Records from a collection
%%

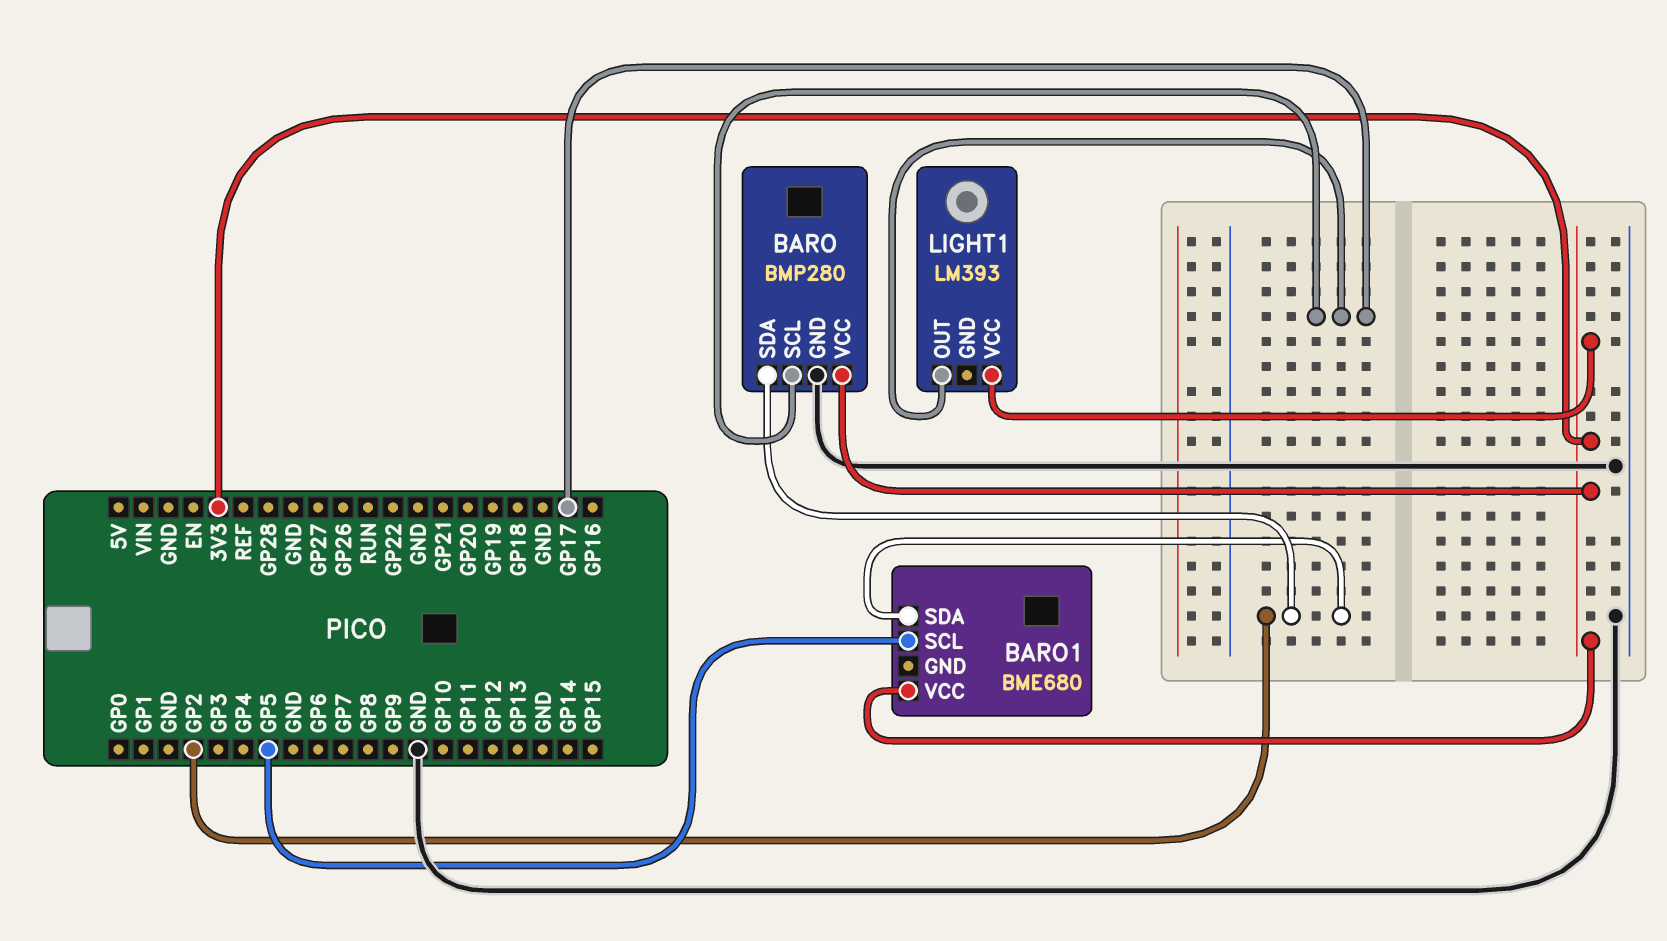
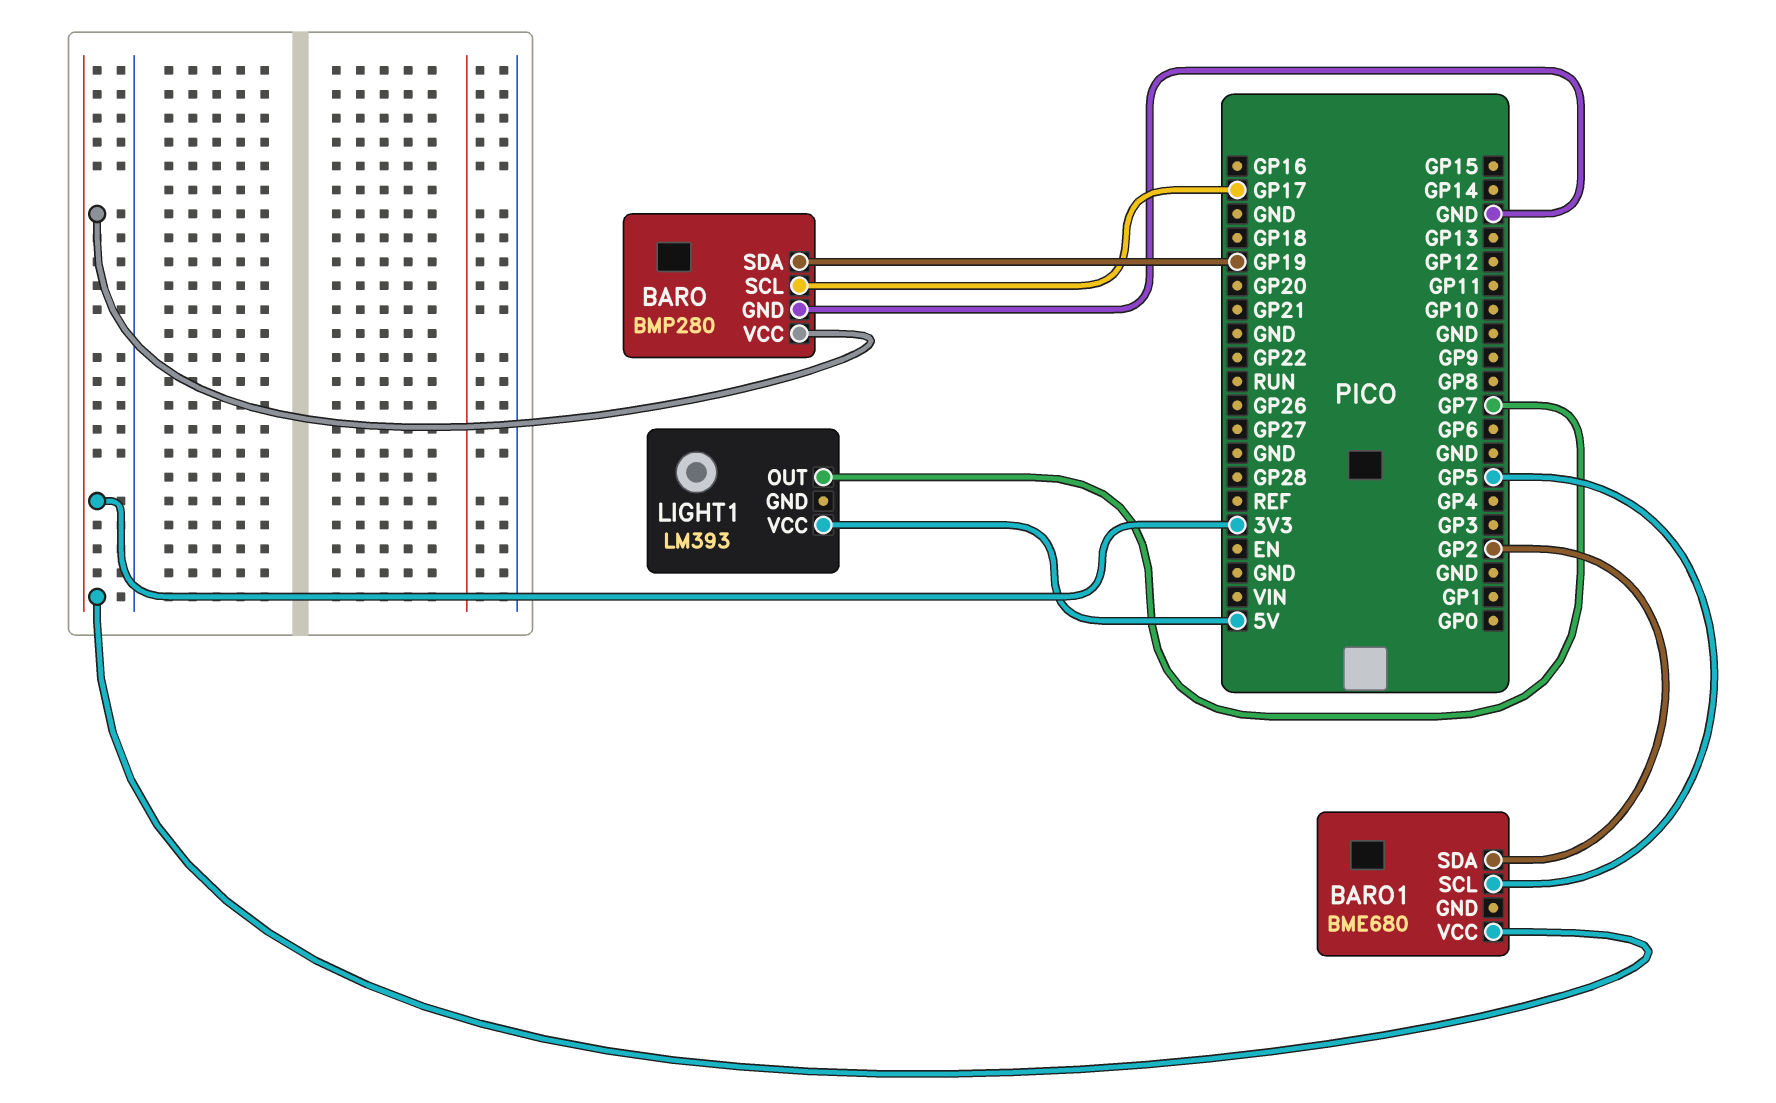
BARO pin SDA: GP2 -> GP19
LIGHT1 pin OUT: GP17 -> GP7
LIGHT1 pin VCC: 3V3 -> 5V

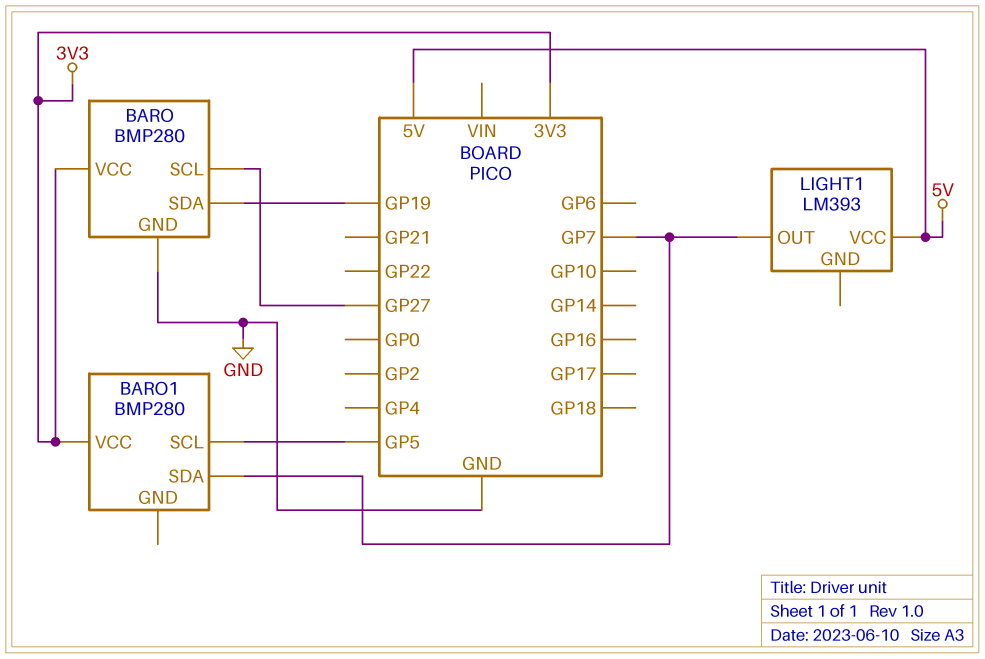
BARO pin SCL: GP17 -> GP27
BARO1: BME680 -> BMP280
BARO1 pin SDA: GP2 -> GP7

%%

**TRY IT:** Print each entry shown above with exact wording and no pictures.

**EXERCISE SOLUTION:**
BARO pin SDA: GP2 -> GP19
LIGHT1 pin OUT: GP17 -> GP7
LIGHT1 pin VCC: 3V3 -> 5V

BARO pin SCL: GP17 -> GP27
BARO1: BME680 -> BMP280
BARO1 pin SDA: GP2 -> GP7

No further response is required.